[Stored data entries]
------------------------------------

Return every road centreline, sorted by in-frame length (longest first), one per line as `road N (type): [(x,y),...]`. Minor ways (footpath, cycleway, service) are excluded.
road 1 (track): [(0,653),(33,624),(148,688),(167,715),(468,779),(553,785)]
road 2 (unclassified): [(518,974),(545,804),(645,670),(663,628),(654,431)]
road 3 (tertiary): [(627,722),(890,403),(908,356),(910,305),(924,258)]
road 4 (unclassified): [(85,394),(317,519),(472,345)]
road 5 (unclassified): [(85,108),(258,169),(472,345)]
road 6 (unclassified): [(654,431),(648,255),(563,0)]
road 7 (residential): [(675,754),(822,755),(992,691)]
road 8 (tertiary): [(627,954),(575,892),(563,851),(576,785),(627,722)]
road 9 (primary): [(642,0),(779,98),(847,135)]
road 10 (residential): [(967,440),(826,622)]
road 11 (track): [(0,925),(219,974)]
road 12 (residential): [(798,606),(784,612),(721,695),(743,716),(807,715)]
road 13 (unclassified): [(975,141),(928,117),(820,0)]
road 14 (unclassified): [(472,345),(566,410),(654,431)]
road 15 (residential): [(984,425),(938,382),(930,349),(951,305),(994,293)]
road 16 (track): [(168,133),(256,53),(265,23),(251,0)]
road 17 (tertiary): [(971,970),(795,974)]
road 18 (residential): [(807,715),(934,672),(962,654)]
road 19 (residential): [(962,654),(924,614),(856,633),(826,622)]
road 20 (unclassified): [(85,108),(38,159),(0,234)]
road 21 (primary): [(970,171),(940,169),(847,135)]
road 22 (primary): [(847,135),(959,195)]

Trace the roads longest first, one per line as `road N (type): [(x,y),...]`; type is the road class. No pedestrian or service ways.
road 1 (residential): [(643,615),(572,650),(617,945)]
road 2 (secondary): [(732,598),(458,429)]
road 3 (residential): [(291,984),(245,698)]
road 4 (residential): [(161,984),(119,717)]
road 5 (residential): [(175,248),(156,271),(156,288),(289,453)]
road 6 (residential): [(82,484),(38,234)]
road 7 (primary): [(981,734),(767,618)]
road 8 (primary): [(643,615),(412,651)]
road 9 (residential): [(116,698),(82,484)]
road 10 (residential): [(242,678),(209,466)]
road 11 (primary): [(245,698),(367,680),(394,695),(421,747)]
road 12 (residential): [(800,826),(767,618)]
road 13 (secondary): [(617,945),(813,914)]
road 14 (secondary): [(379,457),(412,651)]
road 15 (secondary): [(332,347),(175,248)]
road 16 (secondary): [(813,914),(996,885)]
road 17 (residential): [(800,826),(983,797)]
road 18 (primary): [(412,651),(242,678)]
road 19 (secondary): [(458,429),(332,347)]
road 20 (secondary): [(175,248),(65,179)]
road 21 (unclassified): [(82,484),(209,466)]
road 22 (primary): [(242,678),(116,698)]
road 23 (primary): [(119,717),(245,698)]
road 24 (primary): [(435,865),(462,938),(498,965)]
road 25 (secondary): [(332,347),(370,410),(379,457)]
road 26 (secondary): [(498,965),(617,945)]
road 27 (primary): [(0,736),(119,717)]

------------------------------------

- What you will do: Of the lines above, copy each that contains "secondary".

- Problem solution:
road 2 (secondary): [(732,598),(458,429)]
road 13 (secondary): [(617,945),(813,914)]
road 14 (secondary): [(379,457),(412,651)]
road 15 (secondary): [(332,347),(175,248)]
road 16 (secondary): [(813,914),(996,885)]
road 19 (secondary): [(458,429),(332,347)]
road 20 (secondary): [(175,248),(65,179)]
road 25 (secondary): [(332,347),(370,410),(379,457)]
road 26 (secondary): [(498,965),(617,945)]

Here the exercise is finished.